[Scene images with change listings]

****

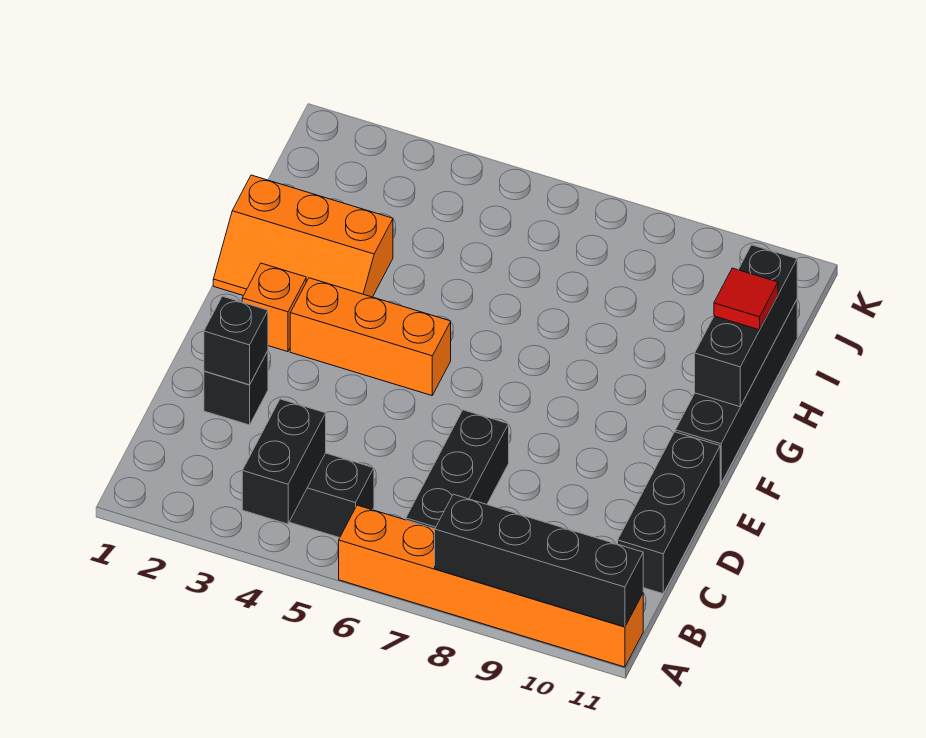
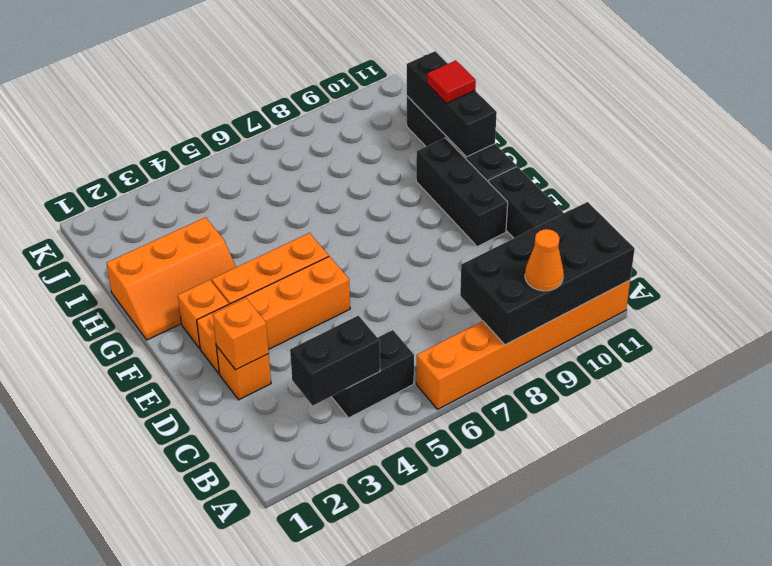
black brick A4:B4 level 2 -> black brick B3:B4 level 2
black brick A8:A11 level 2 -> black brick A8:B11 level 2
none -> orange cone A9 level 3
black brick B7:D7 level 1 -> black brick E10:G10 level 1
black brick D2 level 1 -> orange brick D2 level 1
black brick D2 level 2 -> orange brick D2 level 2
none -> orange brick E2:E5 level 1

****

### [Activity]
Would you filter the records and copy each line that contains the word "brick"?

### [Reply]
black brick A4:B4 level 2 -> black brick B3:B4 level 2
black brick A8:A11 level 2 -> black brick A8:B11 level 2
black brick B7:D7 level 1 -> black brick E10:G10 level 1
black brick D2 level 1 -> orange brick D2 level 1
black brick D2 level 2 -> orange brick D2 level 2
none -> orange brick E2:E5 level 1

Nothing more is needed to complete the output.